» **Work required**
All records must be quoted exactly. Omit the pictures.

» **Material for this task**
###

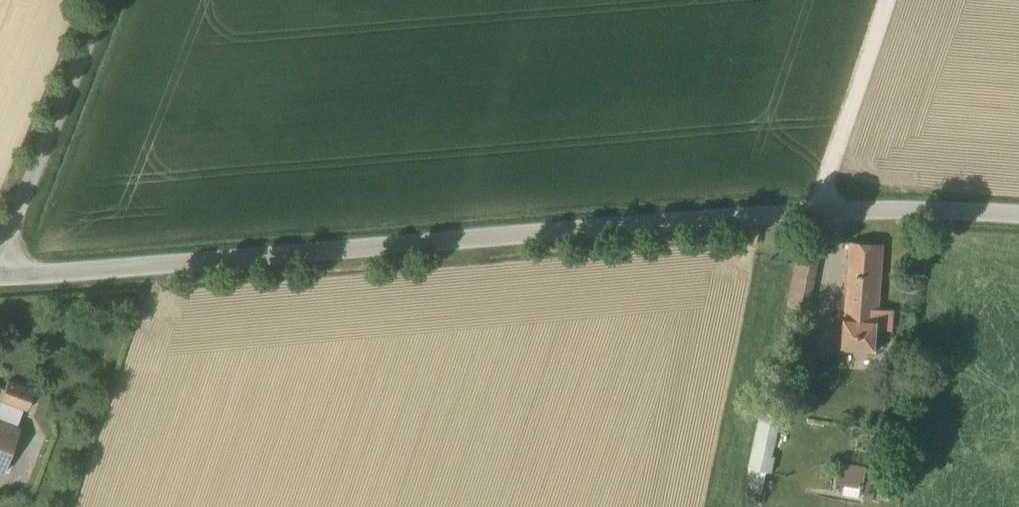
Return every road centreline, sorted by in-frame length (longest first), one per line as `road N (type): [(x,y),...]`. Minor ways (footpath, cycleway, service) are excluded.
road 1 (unclassified): [(1018,211),(832,204),(1,281)]
road 2 (unclassified): [(1,281),(113,0)]
road 3 (track): [(896,0),(832,204)]

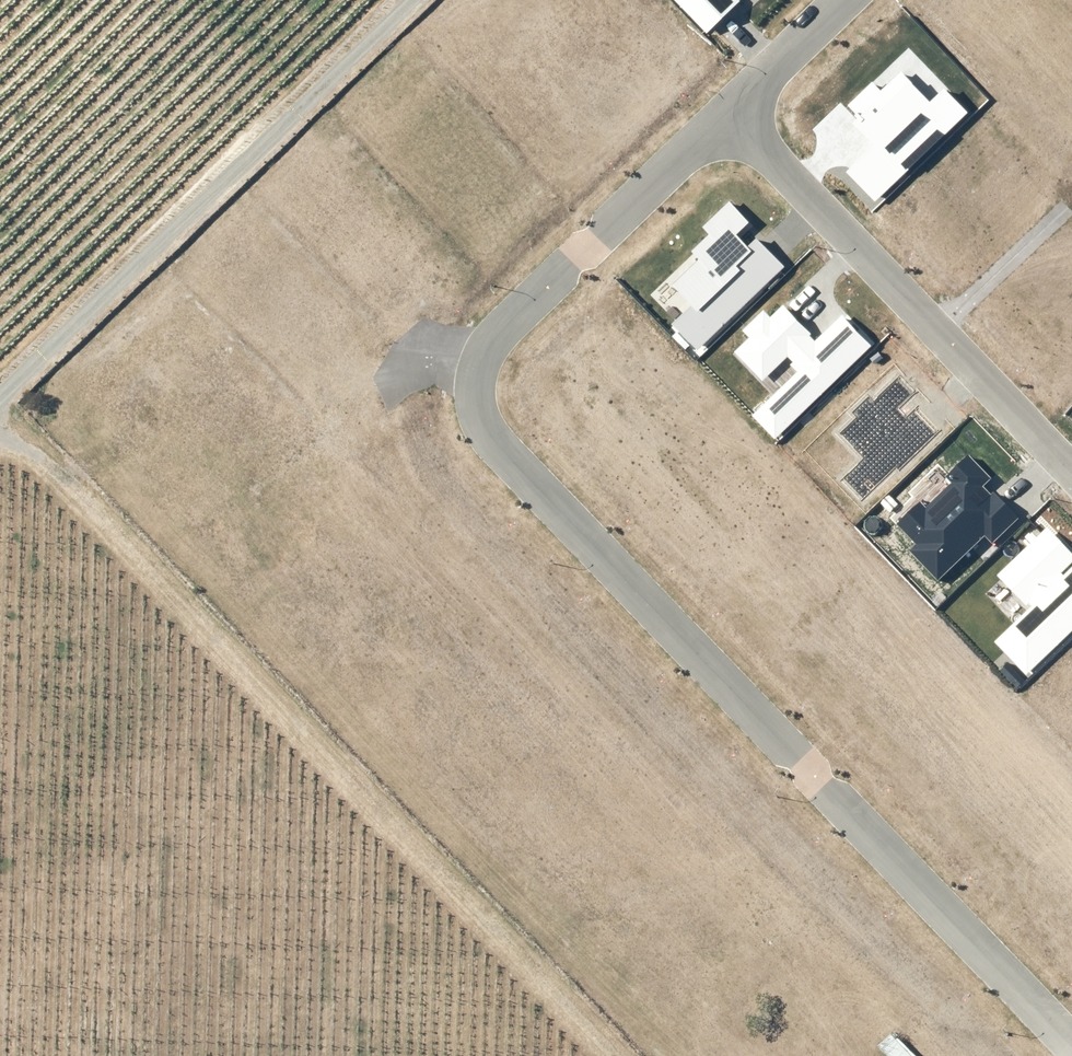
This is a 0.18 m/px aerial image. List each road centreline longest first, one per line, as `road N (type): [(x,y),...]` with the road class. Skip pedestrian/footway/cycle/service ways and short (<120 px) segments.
road 1 (track): [(667,1055),(112,469),(84,402),(118,344),(381,121),(468,102),(588,55)]
road 2 (residential): [(735,114),(483,337),(465,398),(483,452),(1061,1029)]
road 3 (track): [(0,411),(621,1055)]
road 4 (residential): [(735,114),(1071,460)]
road 5 (residential): [(847,0),(735,114)]

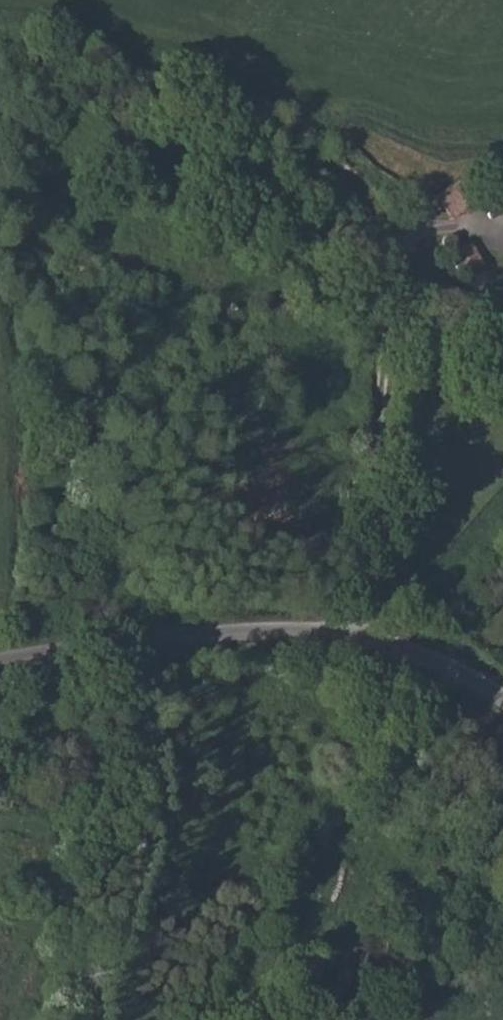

###

» **Output**
Return every road centreline, sorted by in-frame length (longest first), one per line as `road N (type): [(x,y),...]`. Minor ways (footpath, cycleway, service) are excluded.
road 1 (unclassified): [(1018,211),(832,204),(1,281)]
road 2 (unclassified): [(1,281),(113,0)]
road 3 (track): [(896,0),(832,204)]

This is a 0.18 m/px aerial image. List each road centreline longest first, one per line, as `road N (type): [(x,y),...]` with the road class. Skip pedestrian/footway/cycle/service ways and short (<120 px) segments.
road 1 (track): [(667,1055),(112,469),(84,402),(118,344),(381,121),(468,102),(588,55)]
road 2 (residential): [(735,114),(483,337),(465,398),(483,452),(1061,1029)]
road 3 (track): [(0,411),(621,1055)]
road 4 (residential): [(735,114),(1071,460)]
road 5 (residential): [(847,0),(735,114)]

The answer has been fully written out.